━━ Given data

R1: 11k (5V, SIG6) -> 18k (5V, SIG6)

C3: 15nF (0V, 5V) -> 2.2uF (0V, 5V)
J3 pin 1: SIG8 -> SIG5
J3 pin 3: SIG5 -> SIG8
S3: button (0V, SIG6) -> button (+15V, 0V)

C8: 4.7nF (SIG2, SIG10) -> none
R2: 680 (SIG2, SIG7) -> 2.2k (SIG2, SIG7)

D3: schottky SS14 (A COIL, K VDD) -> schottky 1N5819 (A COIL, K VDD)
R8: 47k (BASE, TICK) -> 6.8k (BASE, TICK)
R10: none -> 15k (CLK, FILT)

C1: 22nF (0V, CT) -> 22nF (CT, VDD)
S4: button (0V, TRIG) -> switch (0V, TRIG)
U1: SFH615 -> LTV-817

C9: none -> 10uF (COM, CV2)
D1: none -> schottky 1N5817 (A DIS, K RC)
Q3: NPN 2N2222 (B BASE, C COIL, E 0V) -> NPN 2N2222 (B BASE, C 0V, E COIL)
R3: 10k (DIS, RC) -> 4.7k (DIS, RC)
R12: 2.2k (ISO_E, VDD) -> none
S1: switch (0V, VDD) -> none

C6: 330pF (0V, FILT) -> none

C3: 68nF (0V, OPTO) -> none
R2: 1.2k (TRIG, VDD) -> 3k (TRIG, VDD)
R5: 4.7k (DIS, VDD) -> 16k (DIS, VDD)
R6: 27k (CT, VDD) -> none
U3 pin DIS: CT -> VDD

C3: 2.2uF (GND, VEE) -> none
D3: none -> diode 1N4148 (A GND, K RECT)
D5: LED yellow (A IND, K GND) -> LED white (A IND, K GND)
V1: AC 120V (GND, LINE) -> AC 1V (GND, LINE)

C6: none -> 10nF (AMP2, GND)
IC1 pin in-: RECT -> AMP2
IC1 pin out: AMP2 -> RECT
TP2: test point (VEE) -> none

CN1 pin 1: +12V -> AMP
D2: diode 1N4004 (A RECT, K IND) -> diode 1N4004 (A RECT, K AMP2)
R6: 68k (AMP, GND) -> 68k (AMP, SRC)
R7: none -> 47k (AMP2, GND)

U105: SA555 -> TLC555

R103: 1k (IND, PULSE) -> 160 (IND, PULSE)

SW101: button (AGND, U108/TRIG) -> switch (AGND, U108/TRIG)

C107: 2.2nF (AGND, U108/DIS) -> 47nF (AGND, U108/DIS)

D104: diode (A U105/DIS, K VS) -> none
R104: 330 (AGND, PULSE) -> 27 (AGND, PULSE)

━━━━

__Work order__
From the material above, set down exactly the lines starting at the one with "R6: 68k (AMP, GND) -> 68k (AMP, SRC)" and ending at the one with "C107: 2.2nF (AGND, U108/DIS)", end lines included.

__Final answer__
R6: 68k (AMP, GND) -> 68k (AMP, SRC)
R7: none -> 47k (AMP2, GND)

U105: SA555 -> TLC555

R103: 1k (IND, PULSE) -> 160 (IND, PULSE)

SW101: button (AGND, U108/TRIG) -> switch (AGND, U108/TRIG)

C107: 2.2nF (AGND, U108/DIS) -> 47nF (AGND, U108/DIS)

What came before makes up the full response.